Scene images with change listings
□ □ □

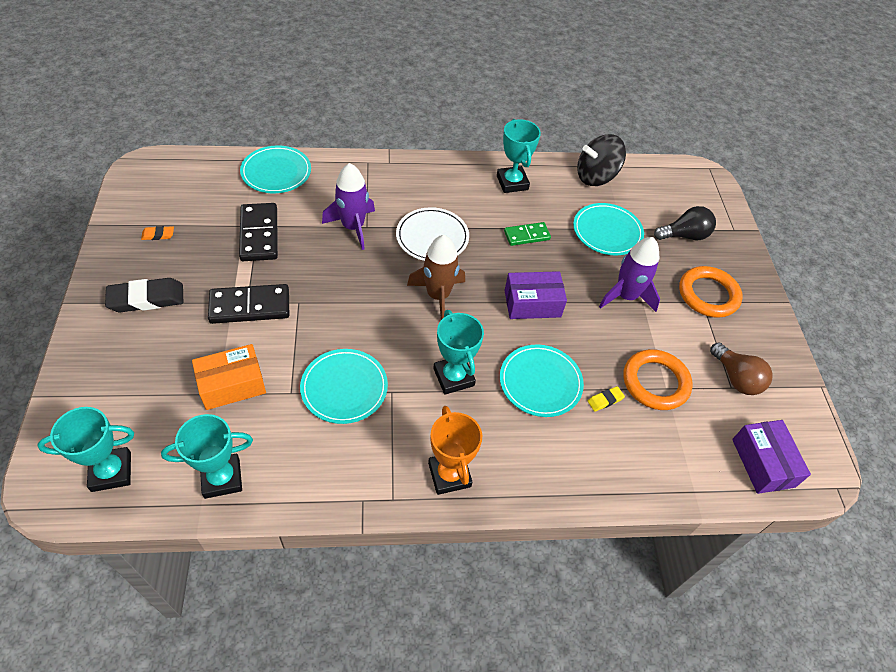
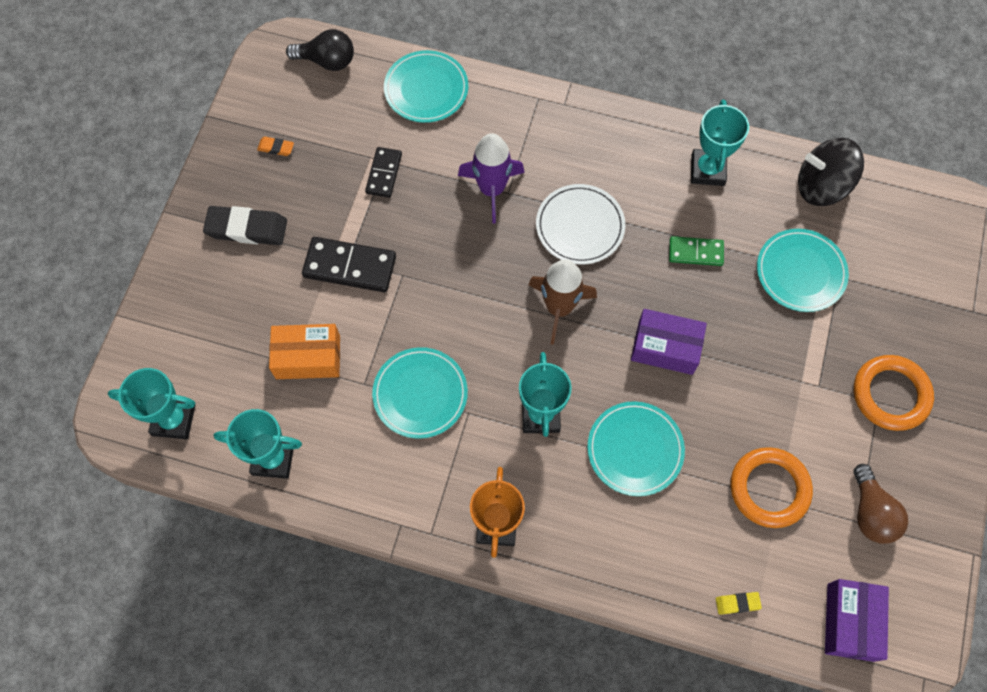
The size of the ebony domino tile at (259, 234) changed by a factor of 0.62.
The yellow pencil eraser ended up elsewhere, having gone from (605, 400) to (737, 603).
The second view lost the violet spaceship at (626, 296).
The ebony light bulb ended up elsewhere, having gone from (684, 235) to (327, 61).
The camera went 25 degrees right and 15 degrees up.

□ □ □

## WHAT TO WORK ON
If a line of the entries holds the word "from", copy it out.

## RESULT FOR THIS TASK
The yellow pencil eraser ended up elsewhere, having gone from (605, 400) to (737, 603).
The ebony light bulb ended up elsewhere, having gone from (684, 235) to (327, 61).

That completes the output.